# Exercise details
In the copy, include every entry exactly but none of the images.

# Material provided
______________________________
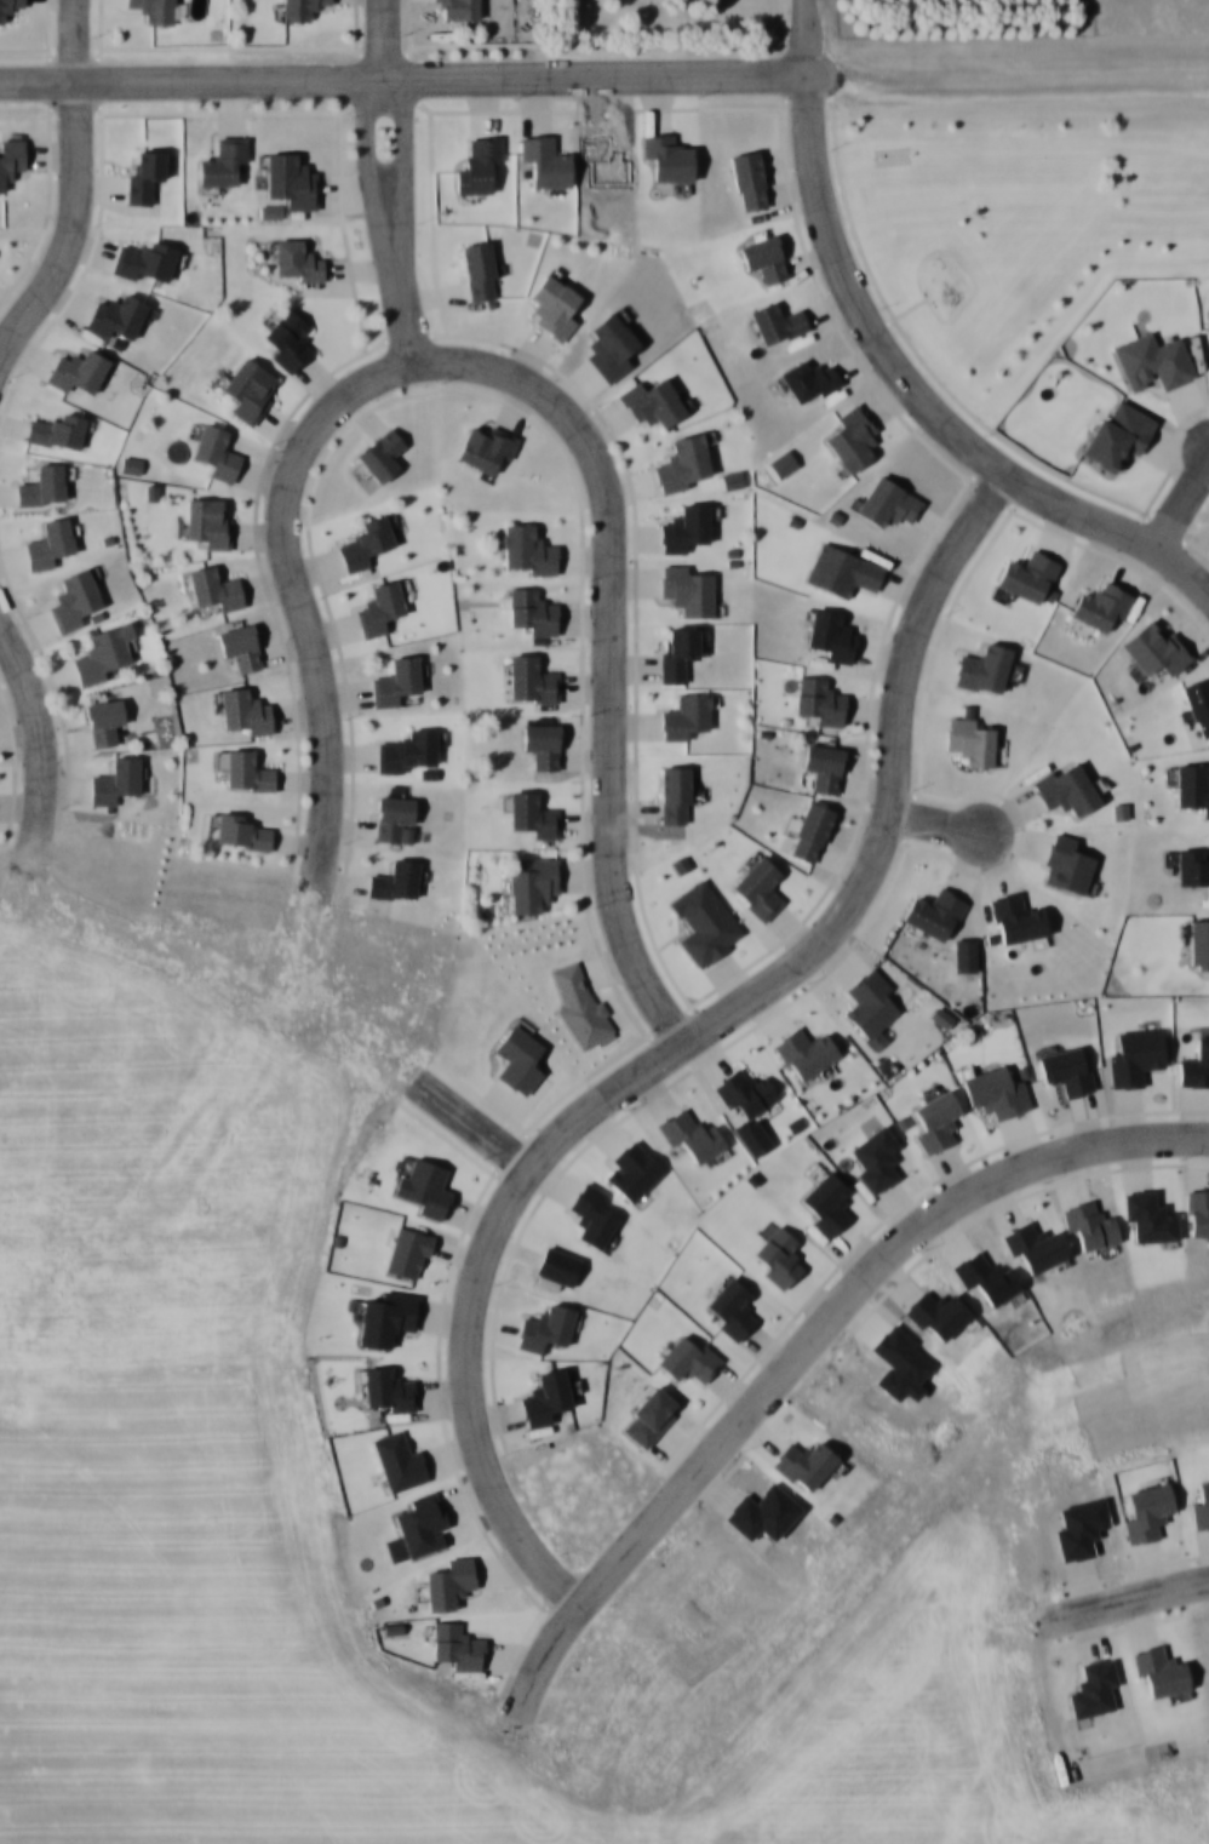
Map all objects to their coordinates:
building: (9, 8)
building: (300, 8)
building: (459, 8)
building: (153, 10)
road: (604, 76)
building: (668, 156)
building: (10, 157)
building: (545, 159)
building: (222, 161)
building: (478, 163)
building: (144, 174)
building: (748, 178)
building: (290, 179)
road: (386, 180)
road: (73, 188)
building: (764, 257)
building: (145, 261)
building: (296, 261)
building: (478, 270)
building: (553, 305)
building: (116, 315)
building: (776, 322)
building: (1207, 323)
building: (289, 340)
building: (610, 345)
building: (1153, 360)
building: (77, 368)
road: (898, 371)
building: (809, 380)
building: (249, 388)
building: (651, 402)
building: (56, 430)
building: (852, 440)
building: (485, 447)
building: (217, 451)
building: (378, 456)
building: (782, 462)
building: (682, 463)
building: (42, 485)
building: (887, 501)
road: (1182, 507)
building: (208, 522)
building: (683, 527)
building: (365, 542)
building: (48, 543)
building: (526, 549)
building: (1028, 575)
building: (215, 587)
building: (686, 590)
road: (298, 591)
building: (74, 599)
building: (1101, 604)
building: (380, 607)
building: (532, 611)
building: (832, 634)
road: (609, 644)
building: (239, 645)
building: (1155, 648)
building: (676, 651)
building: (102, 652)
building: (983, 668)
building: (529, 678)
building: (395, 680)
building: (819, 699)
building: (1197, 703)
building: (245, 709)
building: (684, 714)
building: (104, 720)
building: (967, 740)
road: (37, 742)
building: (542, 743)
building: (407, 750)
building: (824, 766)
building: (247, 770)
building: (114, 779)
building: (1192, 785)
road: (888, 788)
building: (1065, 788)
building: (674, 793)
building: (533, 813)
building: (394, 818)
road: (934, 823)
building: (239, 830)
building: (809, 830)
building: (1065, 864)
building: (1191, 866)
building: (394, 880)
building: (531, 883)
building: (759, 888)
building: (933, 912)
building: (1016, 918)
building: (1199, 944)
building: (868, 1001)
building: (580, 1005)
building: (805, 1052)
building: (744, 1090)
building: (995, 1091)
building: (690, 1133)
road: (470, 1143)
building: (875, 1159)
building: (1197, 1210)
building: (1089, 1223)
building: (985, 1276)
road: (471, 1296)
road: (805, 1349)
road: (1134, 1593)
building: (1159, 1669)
______________________________
# Result of this exercise
Map all objects to their coordinates:
building: (9, 8)
building: (300, 8)
building: (459, 8)
building: (153, 10)
road: (604, 76)
building: (668, 156)
building: (10, 157)
building: (545, 159)
building: (222, 161)
building: (478, 163)
building: (144, 174)
building: (748, 178)
building: (290, 179)
road: (386, 180)
road: (73, 188)
building: (764, 257)
building: (145, 261)
building: (296, 261)
building: (478, 270)
building: (553, 305)
building: (116, 315)
building: (776, 322)
building: (1207, 323)
building: (289, 340)
building: (610, 345)
building: (1153, 360)
building: (77, 368)
road: (898, 371)
building: (809, 380)
building: (249, 388)
building: (651, 402)
building: (56, 430)
building: (852, 440)
building: (485, 447)
building: (217, 451)
building: (378, 456)
building: (782, 462)
building: (682, 463)
building: (42, 485)
building: (887, 501)
road: (1182, 507)
building: (208, 522)
building: (683, 527)
building: (365, 542)
building: (48, 543)
building: (526, 549)
building: (1028, 575)
building: (215, 587)
building: (686, 590)
road: (298, 591)
building: (74, 599)
building: (1101, 604)
building: (380, 607)
building: (532, 611)
building: (832, 634)
road: (609, 644)
building: (239, 645)
building: (1155, 648)
building: (676, 651)
building: (102, 652)
building: (983, 668)
building: (529, 678)
building: (395, 680)
building: (819, 699)
building: (1197, 703)
building: (245, 709)
building: (684, 714)
building: (104, 720)
building: (967, 740)
road: (37, 742)
building: (542, 743)
building: (407, 750)
building: (824, 766)
building: (247, 770)
building: (114, 779)
building: (1192, 785)
road: (888, 788)
building: (1065, 788)
building: (674, 793)
building: (533, 813)
building: (394, 818)
road: (934, 823)
building: (239, 830)
building: (809, 830)
building: (1065, 864)
building: (1191, 866)
building: (394, 880)
building: (531, 883)
building: (759, 888)
building: (933, 912)
building: (1016, 918)
building: (1199, 944)
building: (868, 1001)
building: (580, 1005)
building: (805, 1052)
building: (744, 1090)
building: (995, 1091)
building: (690, 1133)
road: (470, 1143)
building: (875, 1159)
building: (1197, 1210)
building: (1089, 1223)
building: (985, 1276)
road: (471, 1296)
road: (805, 1349)
road: (1134, 1593)
building: (1159, 1669)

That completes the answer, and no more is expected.